## Exercise goal
In the material below, find all lines with the string "camera" and copy them.
- - - - - - -
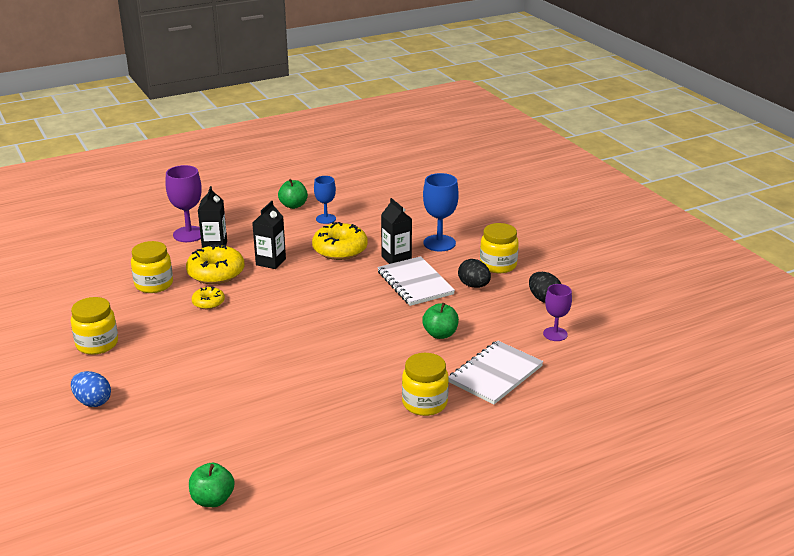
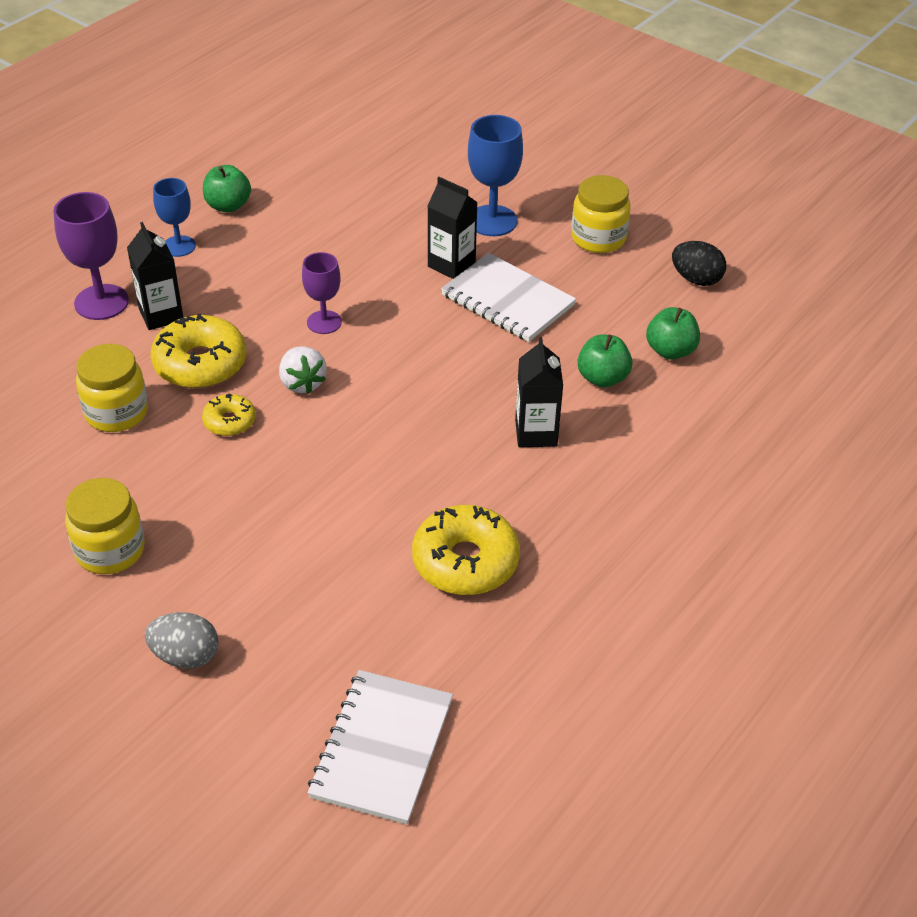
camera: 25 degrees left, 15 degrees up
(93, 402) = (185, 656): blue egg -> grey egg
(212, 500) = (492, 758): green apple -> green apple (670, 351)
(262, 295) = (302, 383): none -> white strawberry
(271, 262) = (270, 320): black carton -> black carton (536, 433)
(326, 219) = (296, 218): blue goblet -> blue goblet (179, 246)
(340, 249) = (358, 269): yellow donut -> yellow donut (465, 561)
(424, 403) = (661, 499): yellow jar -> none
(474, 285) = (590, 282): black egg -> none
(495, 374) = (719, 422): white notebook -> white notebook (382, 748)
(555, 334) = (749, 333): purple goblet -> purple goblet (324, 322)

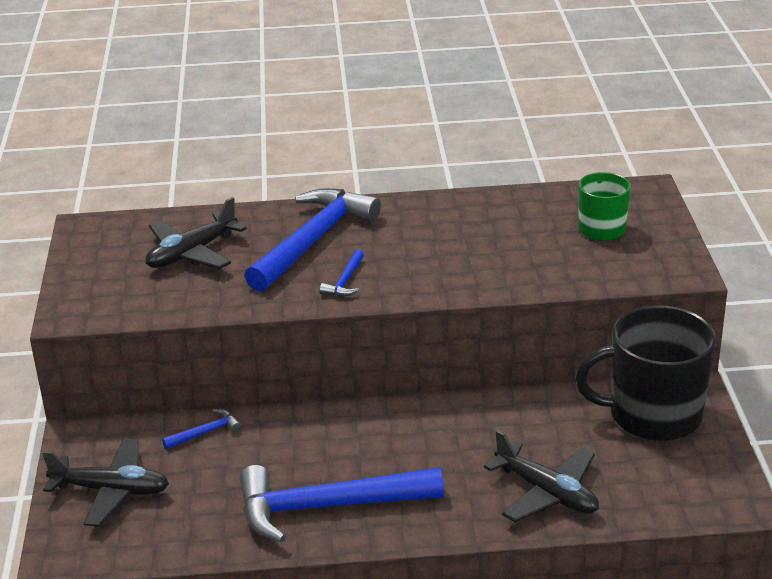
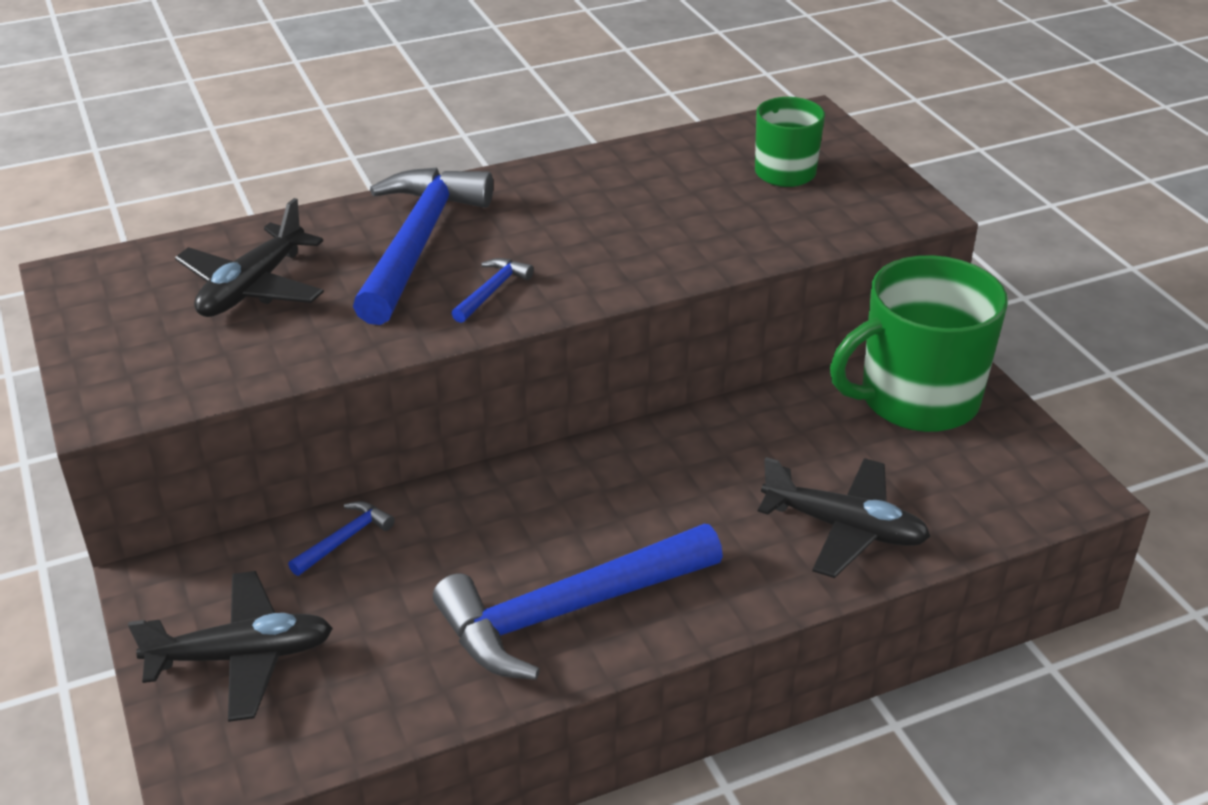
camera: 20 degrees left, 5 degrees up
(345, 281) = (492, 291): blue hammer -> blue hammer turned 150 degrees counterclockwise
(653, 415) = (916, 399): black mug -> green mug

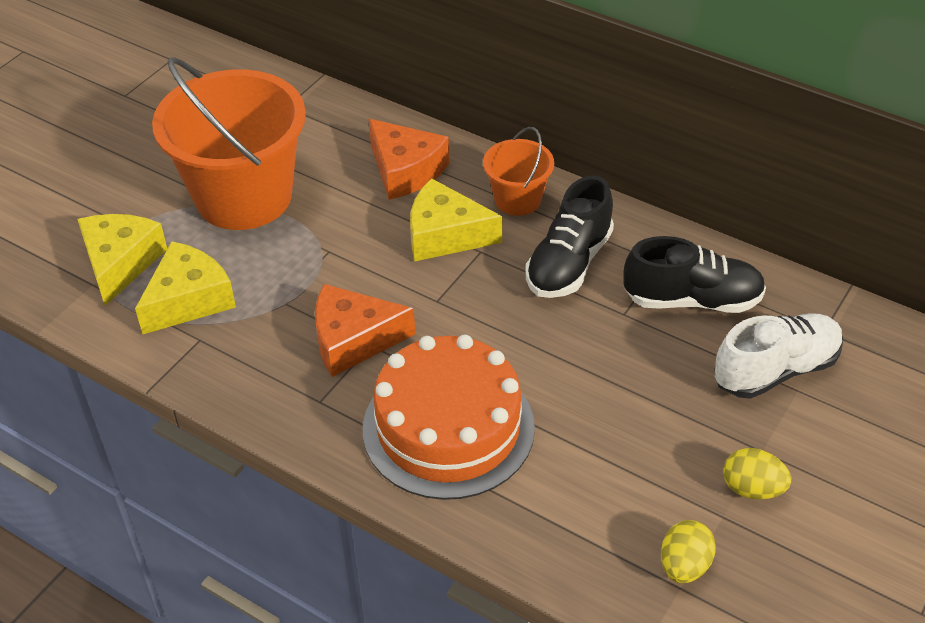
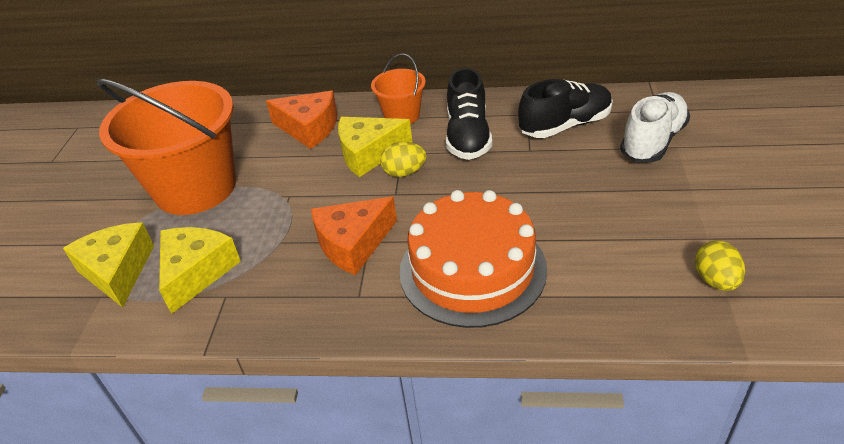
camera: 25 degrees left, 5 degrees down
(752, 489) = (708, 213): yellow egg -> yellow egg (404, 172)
- - - - - - -
## Solution below
camera: 25 degrees left, 15 degrees up
camera: 20 degrees left, 5 degrees up
camera: 25 degrees left, 5 degrees down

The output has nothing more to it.